→ Task statement
Reproduce all the entries, matching the original word for word.

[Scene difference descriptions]
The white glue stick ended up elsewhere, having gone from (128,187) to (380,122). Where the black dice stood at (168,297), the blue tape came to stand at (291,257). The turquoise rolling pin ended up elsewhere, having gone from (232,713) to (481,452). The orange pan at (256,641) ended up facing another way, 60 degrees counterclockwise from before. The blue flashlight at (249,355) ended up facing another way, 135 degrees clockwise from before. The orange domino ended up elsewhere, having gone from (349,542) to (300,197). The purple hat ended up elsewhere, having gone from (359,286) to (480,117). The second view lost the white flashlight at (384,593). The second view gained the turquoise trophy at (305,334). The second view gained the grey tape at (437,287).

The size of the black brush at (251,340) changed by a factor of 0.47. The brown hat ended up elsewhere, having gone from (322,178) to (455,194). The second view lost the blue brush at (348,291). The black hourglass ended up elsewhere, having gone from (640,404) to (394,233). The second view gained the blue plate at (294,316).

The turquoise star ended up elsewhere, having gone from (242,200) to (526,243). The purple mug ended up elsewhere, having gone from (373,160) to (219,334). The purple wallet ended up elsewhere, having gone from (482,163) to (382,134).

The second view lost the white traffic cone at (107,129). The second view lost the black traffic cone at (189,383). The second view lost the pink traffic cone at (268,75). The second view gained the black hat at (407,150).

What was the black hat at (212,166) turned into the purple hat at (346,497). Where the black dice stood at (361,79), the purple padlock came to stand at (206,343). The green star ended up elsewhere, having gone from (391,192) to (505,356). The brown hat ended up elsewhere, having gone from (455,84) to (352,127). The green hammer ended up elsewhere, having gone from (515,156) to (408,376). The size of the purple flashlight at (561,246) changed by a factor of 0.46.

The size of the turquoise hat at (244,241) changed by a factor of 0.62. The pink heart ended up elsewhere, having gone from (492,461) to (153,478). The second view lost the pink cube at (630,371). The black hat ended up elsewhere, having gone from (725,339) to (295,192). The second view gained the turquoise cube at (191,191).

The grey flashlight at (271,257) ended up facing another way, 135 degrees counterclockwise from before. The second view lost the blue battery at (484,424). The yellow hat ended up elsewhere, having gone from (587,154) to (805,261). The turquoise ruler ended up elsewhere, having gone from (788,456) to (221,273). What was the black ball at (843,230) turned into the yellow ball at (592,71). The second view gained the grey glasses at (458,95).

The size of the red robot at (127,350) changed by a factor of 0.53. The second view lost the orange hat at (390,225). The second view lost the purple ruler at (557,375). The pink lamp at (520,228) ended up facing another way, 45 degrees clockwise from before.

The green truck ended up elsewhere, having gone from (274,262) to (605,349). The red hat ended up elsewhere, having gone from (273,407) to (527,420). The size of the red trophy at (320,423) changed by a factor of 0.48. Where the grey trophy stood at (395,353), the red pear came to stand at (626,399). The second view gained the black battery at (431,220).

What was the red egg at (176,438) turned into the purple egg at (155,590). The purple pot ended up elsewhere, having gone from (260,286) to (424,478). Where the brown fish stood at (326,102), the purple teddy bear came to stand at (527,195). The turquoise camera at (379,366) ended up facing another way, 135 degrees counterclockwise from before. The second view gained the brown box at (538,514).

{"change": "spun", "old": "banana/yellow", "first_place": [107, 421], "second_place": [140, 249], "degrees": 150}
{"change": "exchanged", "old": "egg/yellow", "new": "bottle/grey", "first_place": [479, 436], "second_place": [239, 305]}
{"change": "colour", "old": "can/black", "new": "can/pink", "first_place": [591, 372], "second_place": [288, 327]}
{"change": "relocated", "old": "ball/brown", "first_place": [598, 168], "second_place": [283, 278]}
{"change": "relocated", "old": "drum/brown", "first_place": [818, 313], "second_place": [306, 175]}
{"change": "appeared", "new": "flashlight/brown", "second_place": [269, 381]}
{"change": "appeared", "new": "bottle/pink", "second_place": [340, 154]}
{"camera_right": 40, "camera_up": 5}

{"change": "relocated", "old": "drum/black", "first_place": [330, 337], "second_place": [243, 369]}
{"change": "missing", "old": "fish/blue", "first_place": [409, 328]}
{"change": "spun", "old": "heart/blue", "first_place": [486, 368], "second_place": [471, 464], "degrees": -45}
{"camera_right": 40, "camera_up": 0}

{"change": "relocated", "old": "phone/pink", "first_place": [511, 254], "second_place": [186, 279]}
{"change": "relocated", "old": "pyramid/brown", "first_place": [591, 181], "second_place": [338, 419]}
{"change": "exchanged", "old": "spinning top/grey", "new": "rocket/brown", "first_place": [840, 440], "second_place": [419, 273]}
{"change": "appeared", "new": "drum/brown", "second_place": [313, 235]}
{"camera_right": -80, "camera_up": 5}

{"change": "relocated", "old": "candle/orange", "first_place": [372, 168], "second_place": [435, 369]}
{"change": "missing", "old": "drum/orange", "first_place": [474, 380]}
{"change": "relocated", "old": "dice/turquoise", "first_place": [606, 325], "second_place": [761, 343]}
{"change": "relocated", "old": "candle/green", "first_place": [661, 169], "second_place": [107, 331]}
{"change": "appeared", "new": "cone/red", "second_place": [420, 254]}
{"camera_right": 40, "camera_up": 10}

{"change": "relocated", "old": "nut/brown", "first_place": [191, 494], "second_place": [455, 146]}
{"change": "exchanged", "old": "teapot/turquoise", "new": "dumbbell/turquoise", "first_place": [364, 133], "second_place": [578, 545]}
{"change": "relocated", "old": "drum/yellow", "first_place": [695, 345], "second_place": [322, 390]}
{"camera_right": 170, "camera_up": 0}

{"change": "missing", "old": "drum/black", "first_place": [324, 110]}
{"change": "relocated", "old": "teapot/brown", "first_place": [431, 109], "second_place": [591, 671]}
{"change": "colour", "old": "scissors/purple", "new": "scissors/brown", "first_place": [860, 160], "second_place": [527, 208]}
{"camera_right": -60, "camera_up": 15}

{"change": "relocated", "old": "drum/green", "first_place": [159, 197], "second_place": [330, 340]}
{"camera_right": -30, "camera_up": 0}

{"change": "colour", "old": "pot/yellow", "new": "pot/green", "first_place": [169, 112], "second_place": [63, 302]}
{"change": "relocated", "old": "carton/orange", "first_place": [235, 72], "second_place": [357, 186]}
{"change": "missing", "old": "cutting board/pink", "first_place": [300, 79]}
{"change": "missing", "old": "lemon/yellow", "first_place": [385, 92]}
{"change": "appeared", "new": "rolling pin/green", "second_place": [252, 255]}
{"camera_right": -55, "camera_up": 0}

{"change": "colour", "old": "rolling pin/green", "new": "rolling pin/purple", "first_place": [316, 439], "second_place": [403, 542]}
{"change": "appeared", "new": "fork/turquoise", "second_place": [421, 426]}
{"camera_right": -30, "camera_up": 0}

→ Reply
The white glue stick ended up elsewhere, having gone from (128,187) to (380,122). Where the black dice stood at (168,297), the blue tape came to stand at (291,257). The turquoise rolling pin ended up elsewhere, having gone from (232,713) to (481,452). The orange pan at (256,641) ended up facing another way, 60 degrees counterclockwise from before. The blue flashlight at (249,355) ended up facing another way, 135 degrees clockwise from before. The orange domino ended up elsewhere, having gone from (349,542) to (300,197). The purple hat ended up elsewhere, having gone from (359,286) to (480,117). The second view lost the white flashlight at (384,593). The second view gained the turquoise trophy at (305,334). The second view gained the grey tape at (437,287).

The size of the black brush at (251,340) changed by a factor of 0.47. The brown hat ended up elsewhere, having gone from (322,178) to (455,194). The second view lost the blue brush at (348,291). The black hourglass ended up elsewhere, having gone from (640,404) to (394,233). The second view gained the blue plate at (294,316).

The turquoise star ended up elsewhere, having gone from (242,200) to (526,243). The purple mug ended up elsewhere, having gone from (373,160) to (219,334). The purple wallet ended up elsewhere, having gone from (482,163) to (382,134).

The second view lost the white traffic cone at (107,129). The second view lost the black traffic cone at (189,383). The second view lost the pink traffic cone at (268,75). The second view gained the black hat at (407,150).

What was the black hat at (212,166) turned into the purple hat at (346,497). Where the black dice stood at (361,79), the purple padlock came to stand at (206,343). The green star ended up elsewhere, having gone from (391,192) to (505,356). The brown hat ended up elsewhere, having gone from (455,84) to (352,127). The green hammer ended up elsewhere, having gone from (515,156) to (408,376). The size of the purple flashlight at (561,246) changed by a factor of 0.46.

The size of the turquoise hat at (244,241) changed by a factor of 0.62. The pink heart ended up elsewhere, having gone from (492,461) to (153,478). The second view lost the pink cube at (630,371). The black hat ended up elsewhere, having gone from (725,339) to (295,192). The second view gained the turquoise cube at (191,191).

The grey flashlight at (271,257) ended up facing another way, 135 degrees counterclockwise from before. The second view lost the blue battery at (484,424). The yellow hat ended up elsewhere, having gone from (587,154) to (805,261). The turquoise ruler ended up elsewhere, having gone from (788,456) to (221,273). What was the black ball at (843,230) turned into the yellow ball at (592,71). The second view gained the grey glasses at (458,95).

The size of the red robot at (127,350) changed by a factor of 0.53. The second view lost the orange hat at (390,225). The second view lost the purple ruler at (557,375). The pink lamp at (520,228) ended up facing another way, 45 degrees clockwise from before.

The green truck ended up elsewhere, having gone from (274,262) to (605,349). The red hat ended up elsewhere, having gone from (273,407) to (527,420). The size of the red trophy at (320,423) changed by a factor of 0.48. Where the grey trophy stood at (395,353), the red pear came to stand at (626,399). The second view gained the black battery at (431,220).

What was the red egg at (176,438) turned into the purple egg at (155,590). The purple pot ended up elsewhere, having gone from (260,286) to (424,478). Where the brown fish stood at (326,102), the purple teddy bear came to stand at (527,195). The turquoise camera at (379,366) ended up facing another way, 135 degrees counterclockwise from before. The second view gained the brown box at (538,514).

{"change": "spun", "old": "banana/yellow", "first_place": [107, 421], "second_place": [140, 249], "degrees": 150}
{"change": "exchanged", "old": "egg/yellow", "new": "bottle/grey", "first_place": [479, 436], "second_place": [239, 305]}
{"change": "colour", "old": "can/black", "new": "can/pink", "first_place": [591, 372], "second_place": [288, 327]}
{"change": "relocated", "old": "ball/brown", "first_place": [598, 168], "second_place": [283, 278]}
{"change": "relocated", "old": "drum/brown", "first_place": [818, 313], "second_place": [306, 175]}
{"change": "appeared", "new": "flashlight/brown", "second_place": [269, 381]}
{"change": "appeared", "new": "bottle/pink", "second_place": [340, 154]}
{"camera_right": 40, "camera_up": 5}

{"change": "relocated", "old": "drum/black", "first_place": [330, 337], "second_place": [243, 369]}
{"change": "missing", "old": "fish/blue", "first_place": [409, 328]}
{"change": "spun", "old": "heart/blue", "first_place": [486, 368], "second_place": [471, 464], "degrees": -45}
{"camera_right": 40, "camera_up": 0}

{"change": "relocated", "old": "phone/pink", "first_place": [511, 254], "second_place": [186, 279]}
{"change": "relocated", "old": "pyramid/brown", "first_place": [591, 181], "second_place": [338, 419]}
{"change": "exchanged", "old": "spinning top/grey", "new": "rocket/brown", "first_place": [840, 440], "second_place": [419, 273]}
{"change": "appeared", "new": "drum/brown", "second_place": [313, 235]}
{"camera_right": -80, "camera_up": 5}

{"change": "relocated", "old": "candle/orange", "first_place": [372, 168], "second_place": [435, 369]}
{"change": "missing", "old": "drum/orange", "first_place": [474, 380]}
{"change": "relocated", "old": "dice/turquoise", "first_place": [606, 325], "second_place": [761, 343]}
{"change": "relocated", "old": "candle/green", "first_place": [661, 169], "second_place": [107, 331]}
{"change": "appeared", "new": "cone/red", "second_place": [420, 254]}
{"camera_right": 40, "camera_up": 10}

{"change": "relocated", "old": "nut/brown", "first_place": [191, 494], "second_place": [455, 146]}
{"change": "exchanged", "old": "teapot/turquoise", "new": "dumbbell/turquoise", "first_place": [364, 133], "second_place": [578, 545]}
{"change": "relocated", "old": "drum/yellow", "first_place": [695, 345], "second_place": [322, 390]}
{"camera_right": 170, "camera_up": 0}

{"change": "missing", "old": "drum/black", "first_place": [324, 110]}
{"change": "relocated", "old": "teapot/brown", "first_place": [431, 109], "second_place": [591, 671]}
{"change": "colour", "old": "scissors/purple", "new": "scissors/brown", "first_place": [860, 160], "second_place": [527, 208]}
{"camera_right": -60, "camera_up": 15}

{"change": "relocated", "old": "drum/green", "first_place": [159, 197], "second_place": [330, 340]}
{"camera_right": -30, "camera_up": 0}

{"change": "colour", "old": "pot/yellow", "new": "pot/green", "first_place": [169, 112], "second_place": [63, 302]}
{"change": "relocated", "old": "carton/orange", "first_place": [235, 72], "second_place": [357, 186]}
{"change": "missing", "old": "cutting board/pink", "first_place": [300, 79]}
{"change": "missing", "old": "lemon/yellow", "first_place": [385, 92]}
{"change": "appeared", "new": "rolling pin/green", "second_place": [252, 255]}
{"camera_right": -55, "camera_up": 0}

{"change": "colour", "old": "rolling pin/green", "new": "rolling pin/purple", "first_place": [316, 439], "second_place": [403, 542]}
{"change": "appeared", "new": "fork/turquoise", "second_place": [421, 426]}
{"camera_right": -30, "camera_up": 0}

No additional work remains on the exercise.